### INSTRUCTIONS TO FOLLOW:
Retype the records below exactly as they appear, but leave out any pictures.

### EXTRACTED DATA:
────────────────────
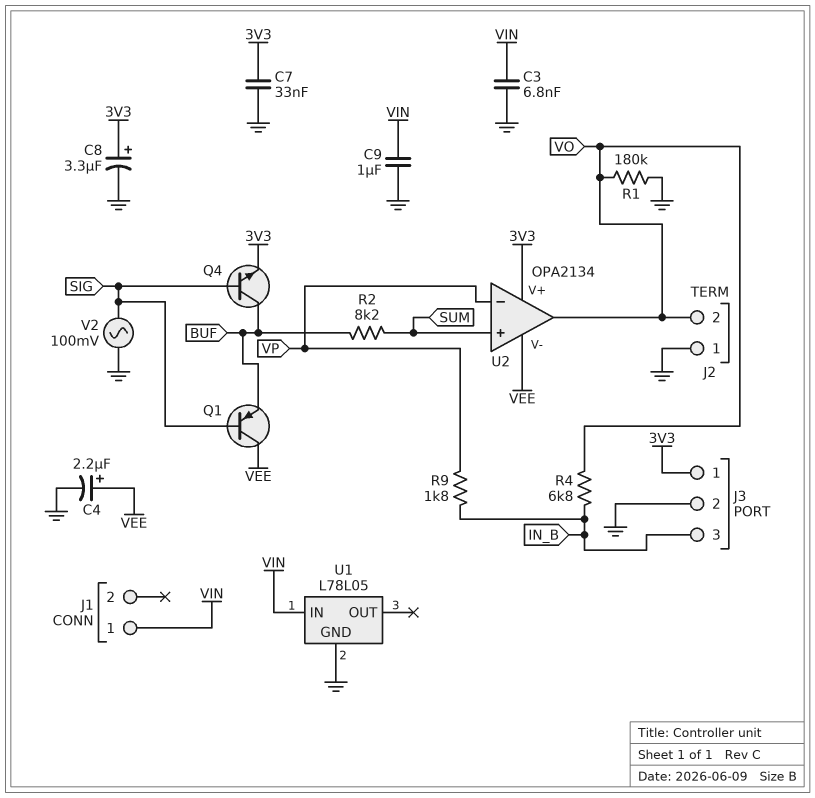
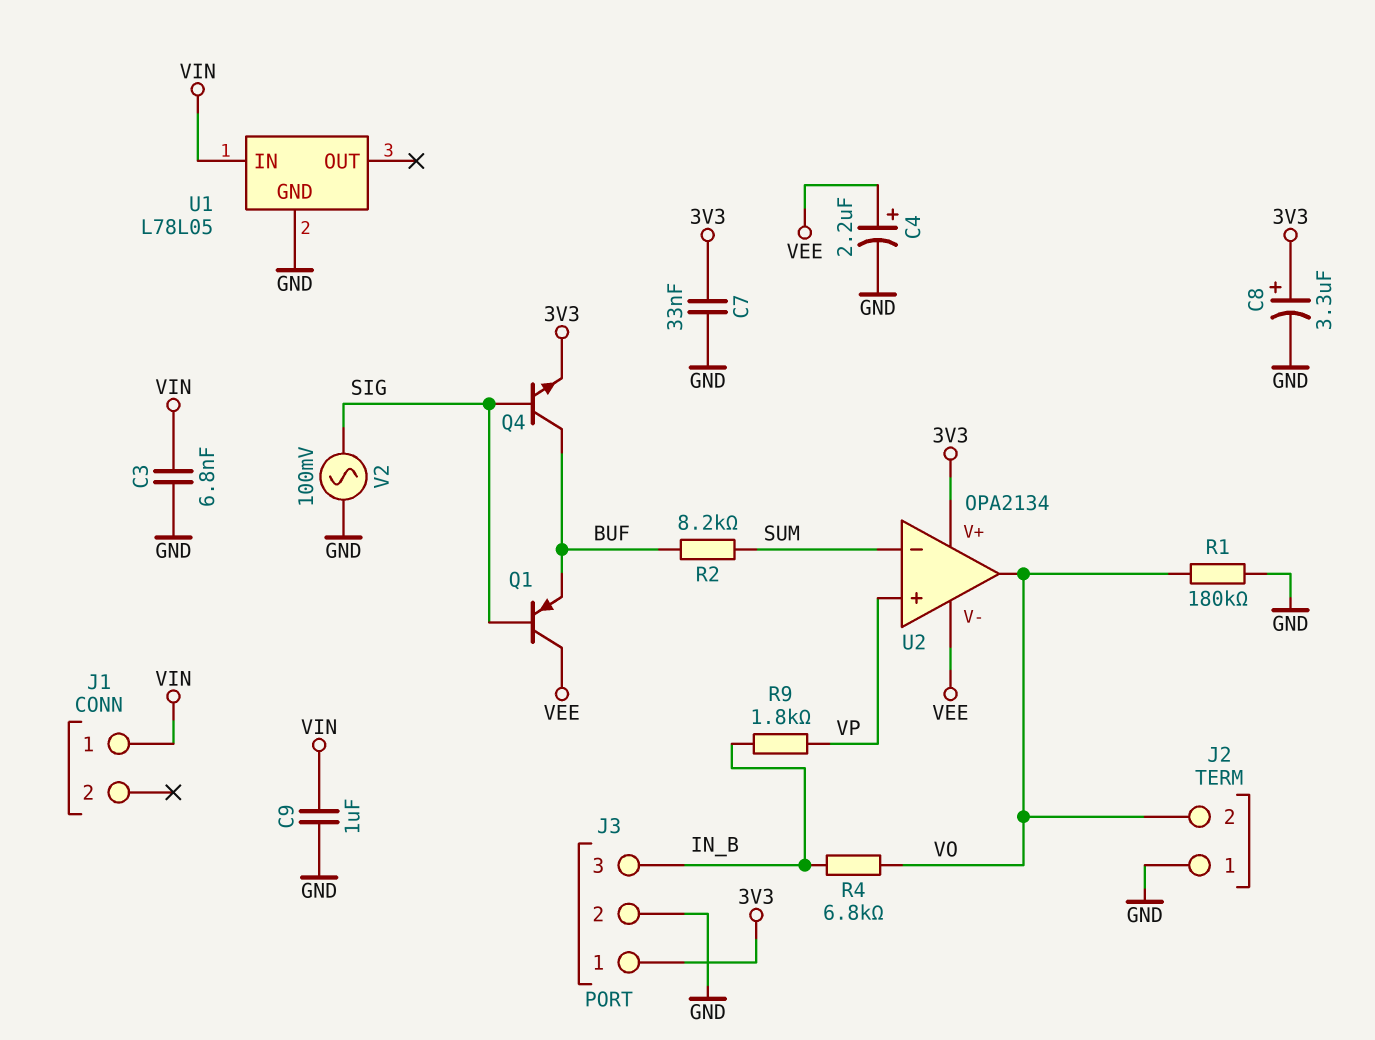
U2 pin in+: SUM -> VP
U2 pin in-: VP -> SUM

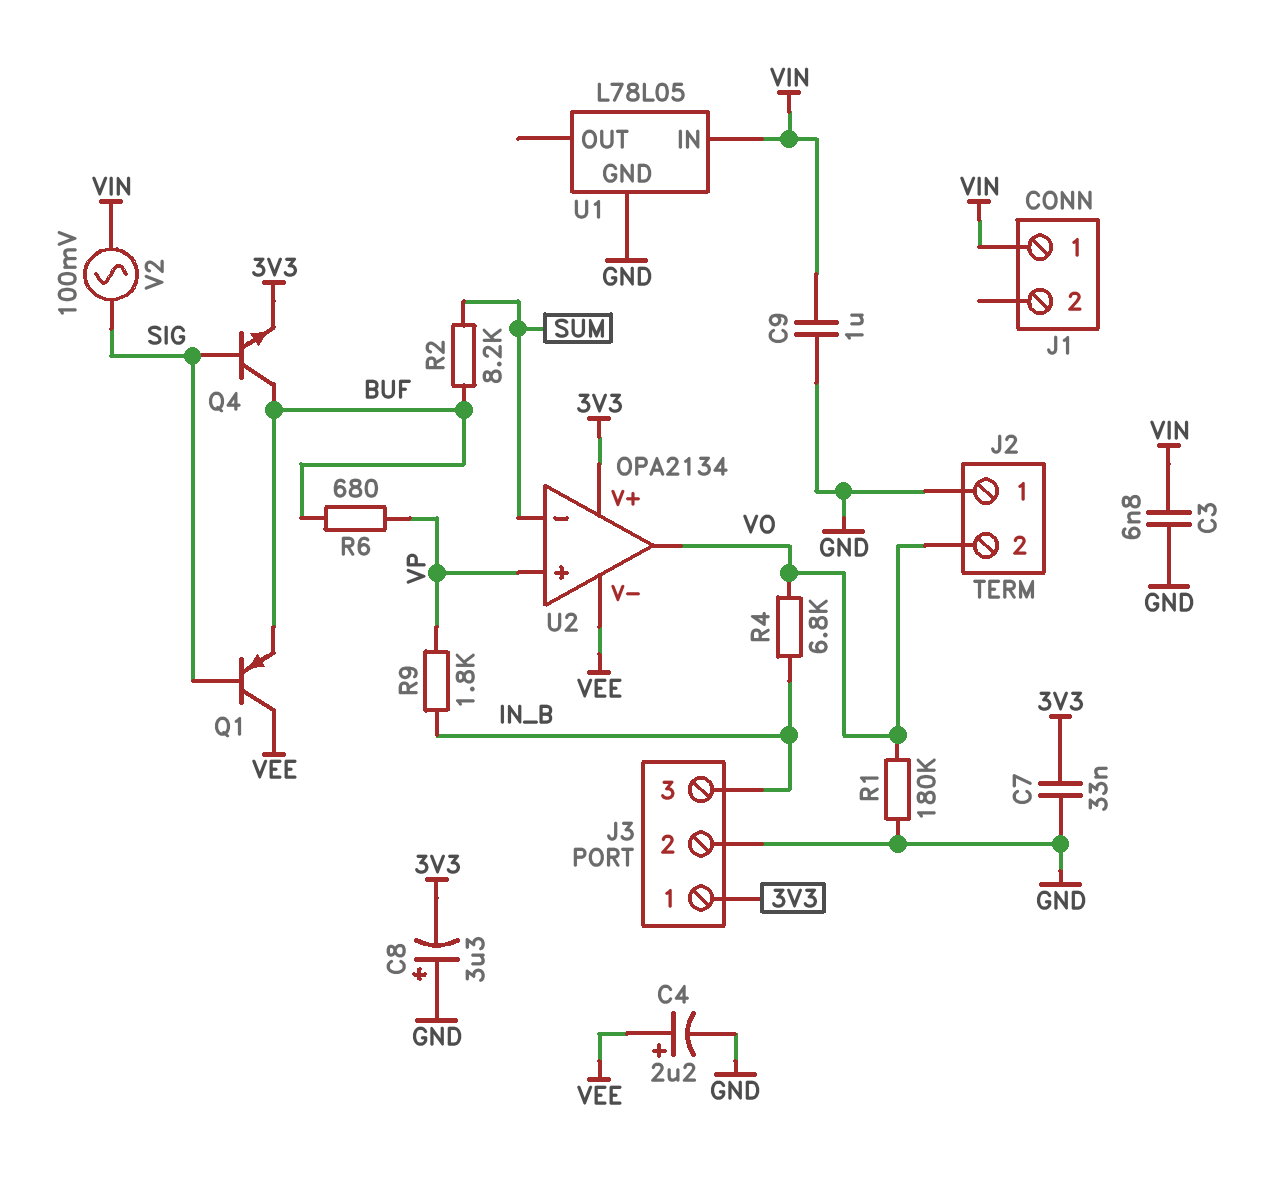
C8: 3.3uF (plus 3V3, minus GND) -> 3.3uF (plus GND, minus 3V3)
R6: none -> 680 (BUF, VP)
V2: AC 100mV (GND, SIG) -> AC 100mV (SIG, VIN)

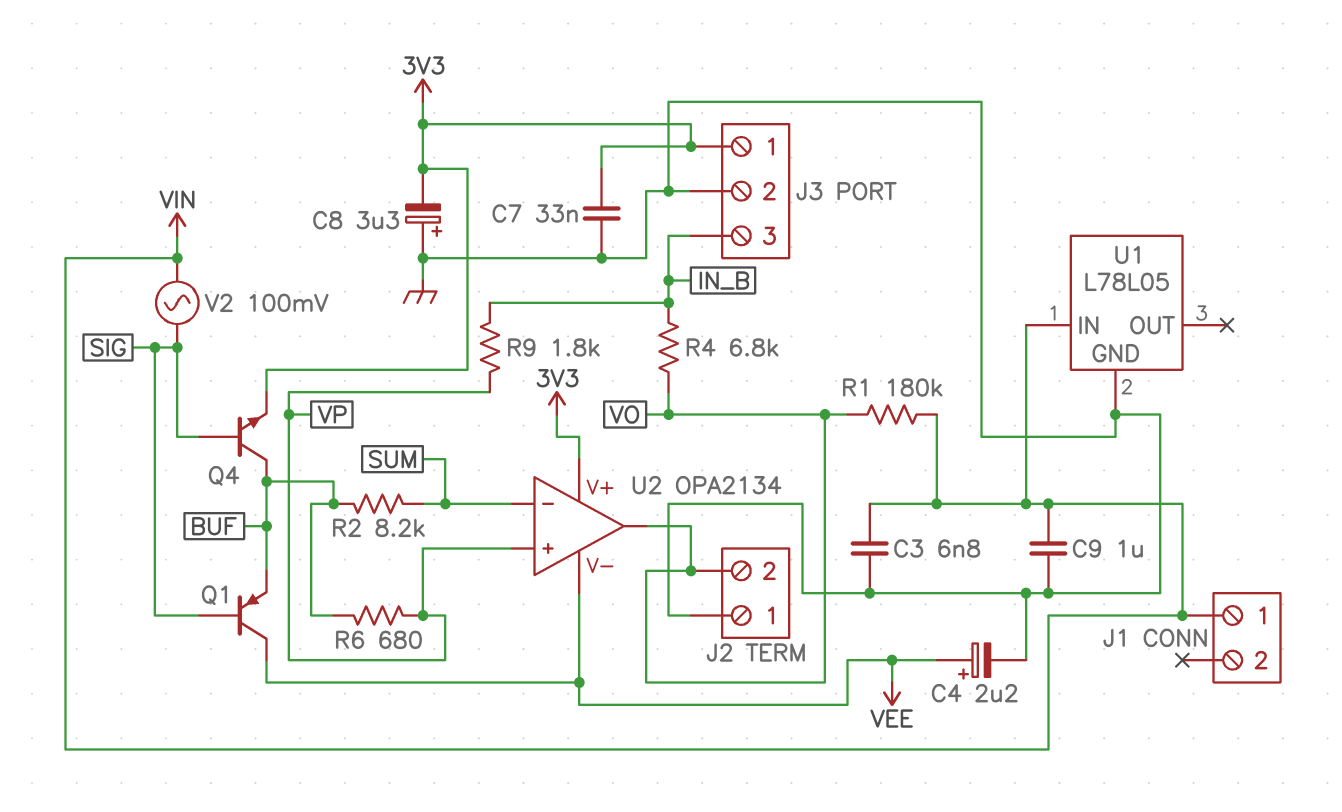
R1: 180k (GND, VO) -> 180k (VIN, VO)

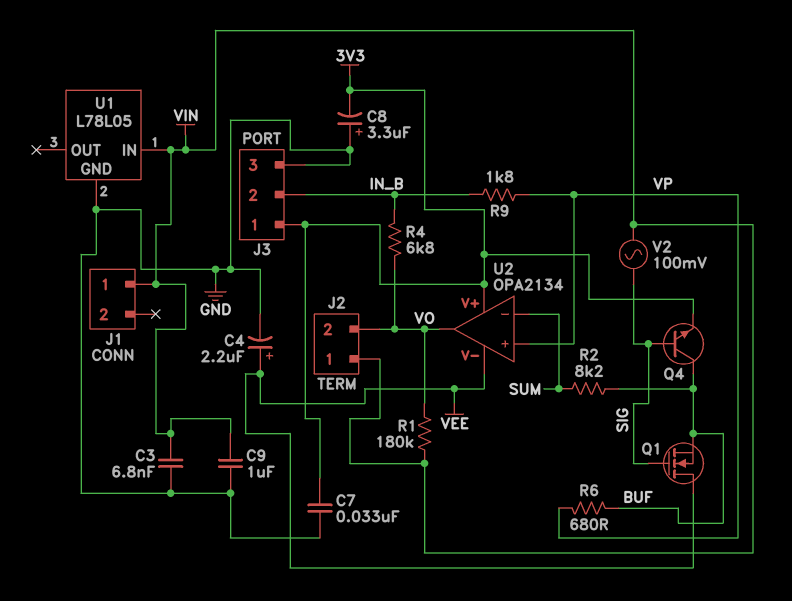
J2 pin 1: GND -> VIN
J3 pin 2: GND -> IN_B
J3 pin 3: IN_B -> GND
Q1: PNP (B SIG, C VEE, E BUF) -> NMOS (G SIG, D VEE, S BUF)

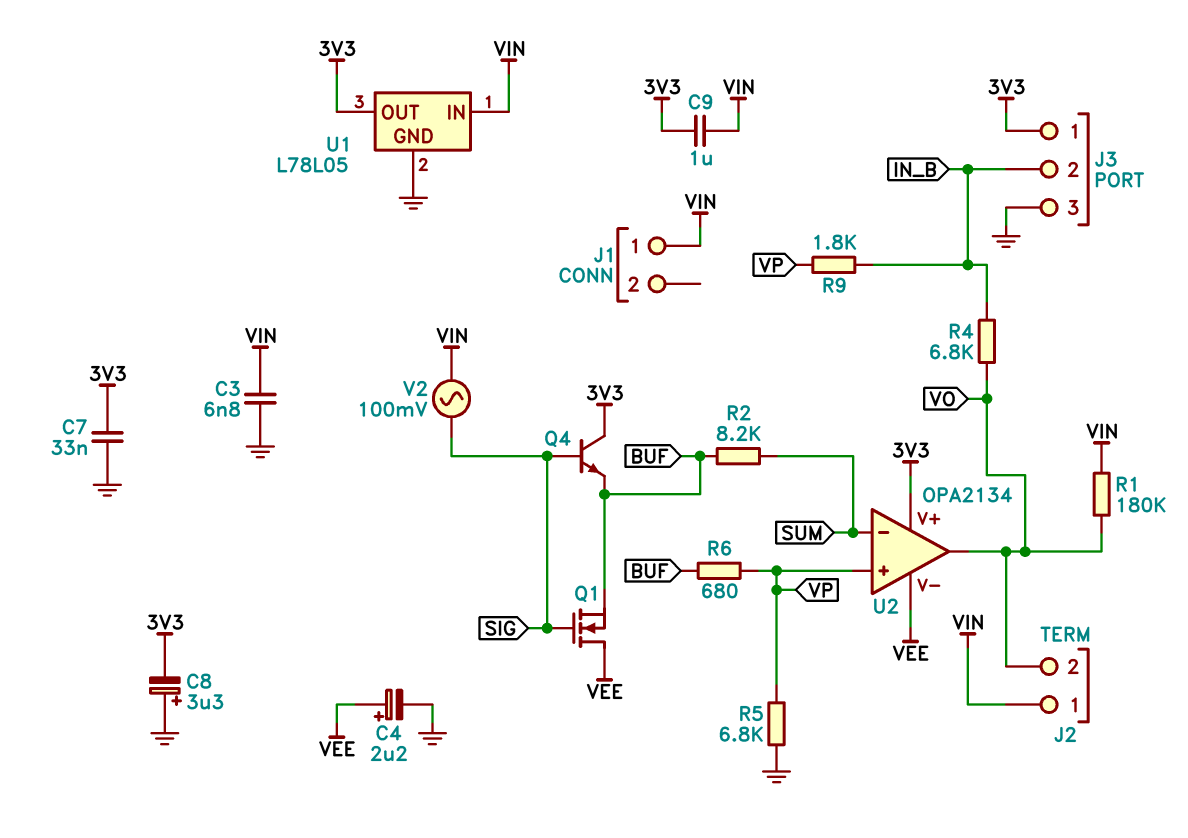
C9: 1uF (GND, VIN) -> 1uF (3V3, VIN)
Q4: NPN (B SIG, C BUF, E 3V3) -> NPN (B SIG, C 3V3, E BUF)
R5: none -> 6.8k (GND, VP)
U1 pin OUT: none -> 3V3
────────────────────
### WRITTEN ANSWER:
U2 pin in+: SUM -> VP
U2 pin in-: VP -> SUM

C8: 3.3uF (plus 3V3, minus GND) -> 3.3uF (plus GND, minus 3V3)
R6: none -> 680 (BUF, VP)
V2: AC 100mV (GND, SIG) -> AC 100mV (SIG, VIN)

R1: 180k (GND, VO) -> 180k (VIN, VO)

J2 pin 1: GND -> VIN
J3 pin 2: GND -> IN_B
J3 pin 3: IN_B -> GND
Q1: PNP (B SIG, C VEE, E BUF) -> NMOS (G SIG, D VEE, S BUF)

C9: 1uF (GND, VIN) -> 1uF (3V3, VIN)
Q4: NPN (B SIG, C BUF, E 3V3) -> NPN (B SIG, C 3V3, E BUF)
R5: none -> 6.8k (GND, VP)
U1 pin OUT: none -> 3V3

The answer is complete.